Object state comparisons
*** Begin section ***

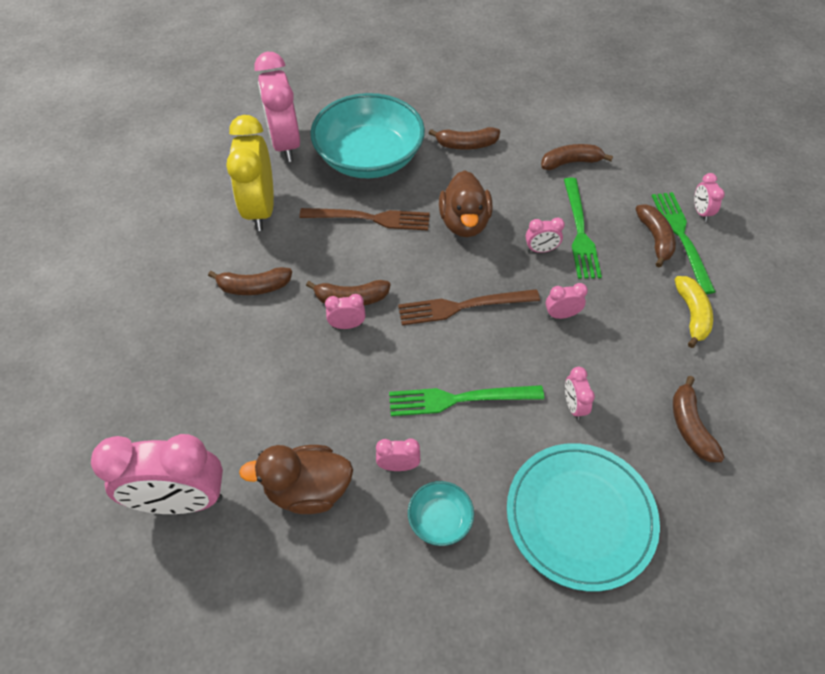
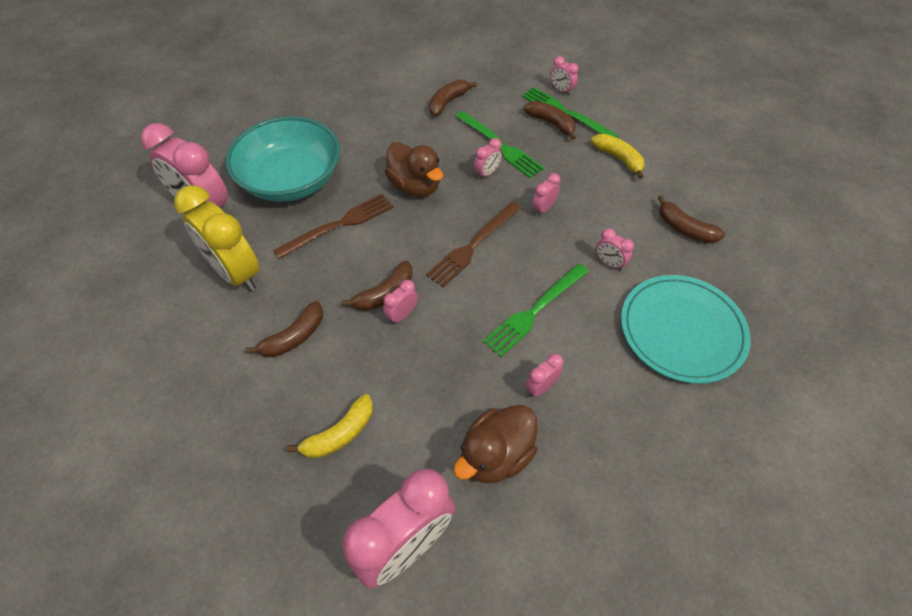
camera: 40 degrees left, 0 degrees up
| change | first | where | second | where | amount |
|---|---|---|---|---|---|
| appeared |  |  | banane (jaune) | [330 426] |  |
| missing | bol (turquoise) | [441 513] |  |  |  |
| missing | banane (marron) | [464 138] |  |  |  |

*** End section ***

Nothing but the lines from the one containing "where | amount |" to the end of the records above should appear, each copied exactly.

Answer:
| change | first | where | second | where | amount |
|---|---|---|---|---|---|
| appeared |  |  | banane (jaune) | [330 426] |  |
| missing | bol (turquoise) | [441 513] |  |  |  |
| missing | banane (marron) | [464 138] |  |  |  |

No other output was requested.